- **YOUR ASSIGNMENT**
Up to and including the line that contains "RFID pin SS: D2 -> A0", repeat each line of the data exactly, starting from the first.

- **AVAILABLE DATA**
· · ·

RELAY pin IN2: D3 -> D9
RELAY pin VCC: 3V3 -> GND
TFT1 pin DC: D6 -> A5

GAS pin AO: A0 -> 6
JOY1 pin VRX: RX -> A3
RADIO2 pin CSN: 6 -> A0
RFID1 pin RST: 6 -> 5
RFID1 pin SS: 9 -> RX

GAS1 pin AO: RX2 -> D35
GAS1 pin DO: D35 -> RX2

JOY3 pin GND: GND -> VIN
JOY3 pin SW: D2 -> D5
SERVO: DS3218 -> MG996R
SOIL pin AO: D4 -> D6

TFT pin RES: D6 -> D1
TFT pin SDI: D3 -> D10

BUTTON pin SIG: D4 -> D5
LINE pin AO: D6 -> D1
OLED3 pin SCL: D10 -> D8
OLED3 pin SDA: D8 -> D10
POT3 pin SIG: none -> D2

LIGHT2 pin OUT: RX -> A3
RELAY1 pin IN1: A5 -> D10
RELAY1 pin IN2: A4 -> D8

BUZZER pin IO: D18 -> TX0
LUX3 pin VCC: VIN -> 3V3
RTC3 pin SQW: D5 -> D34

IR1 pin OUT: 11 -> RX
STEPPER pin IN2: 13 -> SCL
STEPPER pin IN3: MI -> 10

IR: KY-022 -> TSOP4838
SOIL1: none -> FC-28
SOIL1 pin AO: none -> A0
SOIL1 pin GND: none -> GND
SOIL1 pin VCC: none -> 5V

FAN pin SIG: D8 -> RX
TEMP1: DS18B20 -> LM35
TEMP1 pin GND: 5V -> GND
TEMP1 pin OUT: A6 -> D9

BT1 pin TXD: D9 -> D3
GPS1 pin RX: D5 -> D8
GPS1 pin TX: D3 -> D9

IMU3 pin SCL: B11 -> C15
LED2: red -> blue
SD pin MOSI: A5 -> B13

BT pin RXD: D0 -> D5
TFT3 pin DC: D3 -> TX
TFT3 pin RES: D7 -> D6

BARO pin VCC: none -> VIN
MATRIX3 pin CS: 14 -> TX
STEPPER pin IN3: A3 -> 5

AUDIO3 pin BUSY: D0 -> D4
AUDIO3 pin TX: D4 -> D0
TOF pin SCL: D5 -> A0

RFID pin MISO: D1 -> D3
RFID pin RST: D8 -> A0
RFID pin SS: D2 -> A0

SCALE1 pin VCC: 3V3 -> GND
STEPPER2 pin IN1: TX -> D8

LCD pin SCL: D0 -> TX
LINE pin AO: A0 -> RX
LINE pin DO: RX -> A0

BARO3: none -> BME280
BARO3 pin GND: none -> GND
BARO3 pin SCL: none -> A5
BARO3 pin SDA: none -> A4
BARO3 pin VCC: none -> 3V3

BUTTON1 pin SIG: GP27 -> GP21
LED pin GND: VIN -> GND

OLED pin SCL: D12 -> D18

· · ·

- **TASK SOLUTION**
RELAY pin IN2: D3 -> D9
RELAY pin VCC: 3V3 -> GND
TFT1 pin DC: D6 -> A5

GAS pin AO: A0 -> 6
JOY1 pin VRX: RX -> A3
RADIO2 pin CSN: 6 -> A0
RFID1 pin RST: 6 -> 5
RFID1 pin SS: 9 -> RX

GAS1 pin AO: RX2 -> D35
GAS1 pin DO: D35 -> RX2

JOY3 pin GND: GND -> VIN
JOY3 pin SW: D2 -> D5
SERVO: DS3218 -> MG996R
SOIL pin AO: D4 -> D6

TFT pin RES: D6 -> D1
TFT pin SDI: D3 -> D10

BUTTON pin SIG: D4 -> D5
LINE pin AO: D6 -> D1
OLED3 pin SCL: D10 -> D8
OLED3 pin SDA: D8 -> D10
POT3 pin SIG: none -> D2

LIGHT2 pin OUT: RX -> A3
RELAY1 pin IN1: A5 -> D10
RELAY1 pin IN2: A4 -> D8

BUZZER pin IO: D18 -> TX0
LUX3 pin VCC: VIN -> 3V3
RTC3 pin SQW: D5 -> D34

IR1 pin OUT: 11 -> RX
STEPPER pin IN2: 13 -> SCL
STEPPER pin IN3: MI -> 10

IR: KY-022 -> TSOP4838
SOIL1: none -> FC-28
SOIL1 pin AO: none -> A0
SOIL1 pin GND: none -> GND
SOIL1 pin VCC: none -> 5V

FAN pin SIG: D8 -> RX
TEMP1: DS18B20 -> LM35
TEMP1 pin GND: 5V -> GND
TEMP1 pin OUT: A6 -> D9

BT1 pin TXD: D9 -> D3
GPS1 pin RX: D5 -> D8
GPS1 pin TX: D3 -> D9

IMU3 pin SCL: B11 -> C15
LED2: red -> blue
SD pin MOSI: A5 -> B13

BT pin RXD: D0 -> D5
TFT3 pin DC: D3 -> TX
TFT3 pin RES: D7 -> D6

BARO pin VCC: none -> VIN
MATRIX3 pin CS: 14 -> TX
STEPPER pin IN3: A3 -> 5

AUDIO3 pin BUSY: D0 -> D4
AUDIO3 pin TX: D4 -> D0
TOF pin SCL: D5 -> A0

RFID pin MISO: D1 -> D3
RFID pin RST: D8 -> A0
RFID pin SS: D2 -> A0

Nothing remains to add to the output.